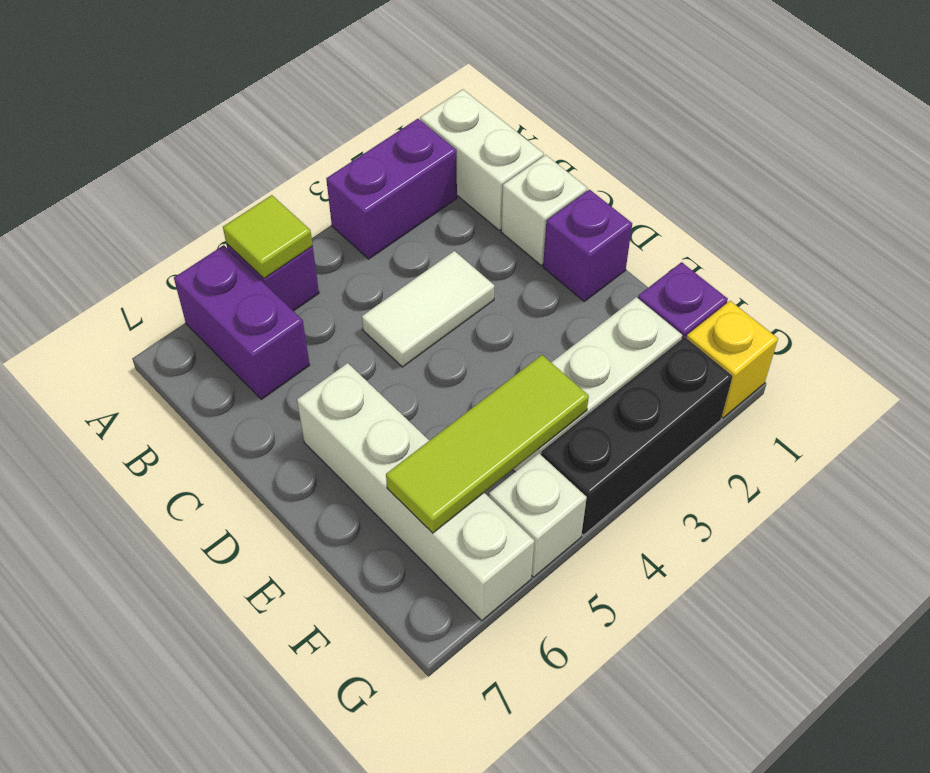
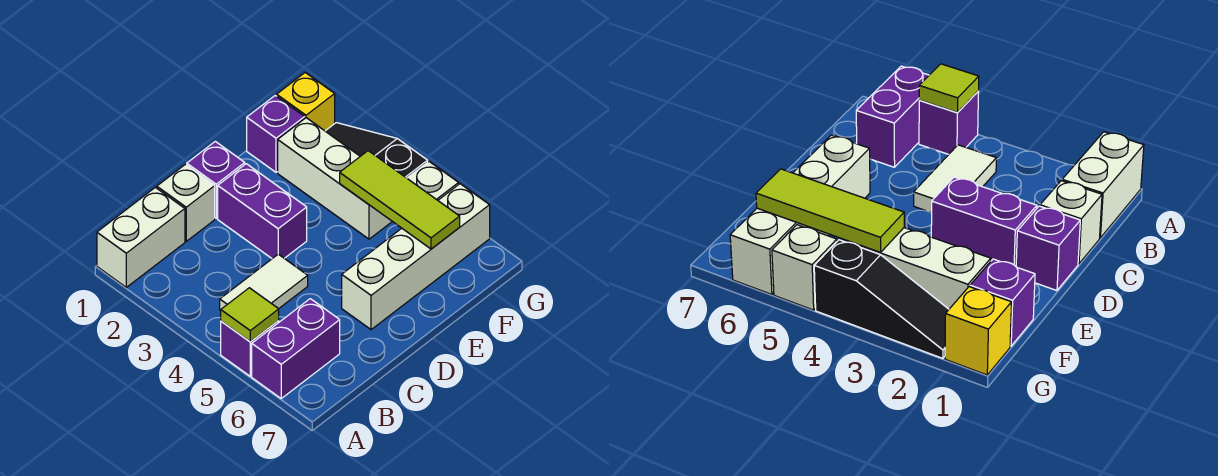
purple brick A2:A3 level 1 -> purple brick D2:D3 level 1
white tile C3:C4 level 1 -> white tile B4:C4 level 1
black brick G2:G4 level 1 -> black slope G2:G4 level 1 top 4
= = = = =
▶ ABOUT THIS TASK
Write out exactly the lines that begin at the one containing "white tile C3:C4" and continue through the last line of the data, and only those.

▶ RESPONSE TO THIS EXERCISE
white tile C3:C4 level 1 -> white tile B4:C4 level 1
black brick G2:G4 level 1 -> black slope G2:G4 level 1 top 4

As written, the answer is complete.